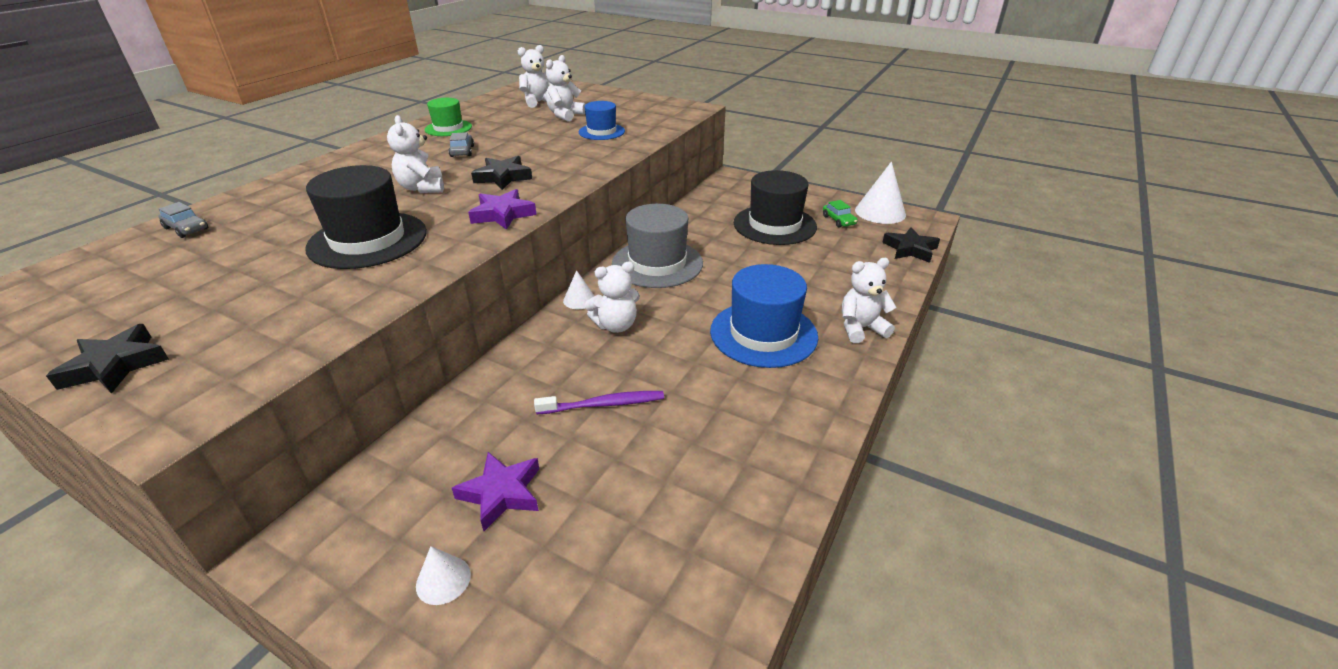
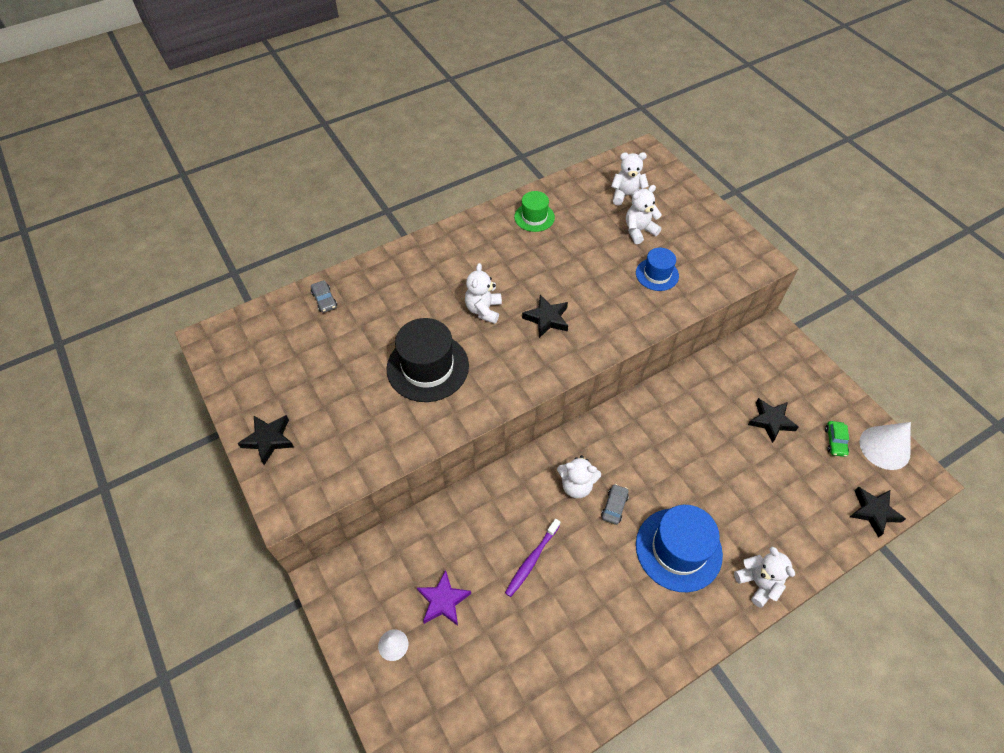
camera: 30 degrees right, 20 degrees up
(462, 151) = (531, 263): grey car -> grey car (614, 506)
(503, 214) = (526, 374): purple star -> none
(579, 300) = (564, 443): white cone -> none
(603, 404) = (532, 560): purple toothbrush -> purple toothbrush turned 105 degrees clockwise
(657, 263) = (642, 427): grey hat -> none
(774, 225) = (771, 421): black hat -> black star
(861, 328) = (758, 583): white teddy bear -> white teddy bear turned 45 degrees clockwise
━━━━━━━━━━━━━━━━━━━━
→ **WHAT TO WORK ON**:
From the line with "(462, 151) = (531, 263): grey" to the final line of the listing, write out each line unchanged. Add nothing.

→ **RESPONSE AREA**:
(462, 151) = (531, 263): grey car -> grey car (614, 506)
(503, 214) = (526, 374): purple star -> none
(579, 300) = (564, 443): white cone -> none
(603, 404) = (532, 560): purple toothbrush -> purple toothbrush turned 105 degrees clockwise
(657, 263) = (642, 427): grey hat -> none
(774, 225) = (771, 421): black hat -> black star
(861, 328) = (758, 583): white teddy bear -> white teddy bear turned 45 degrees clockwise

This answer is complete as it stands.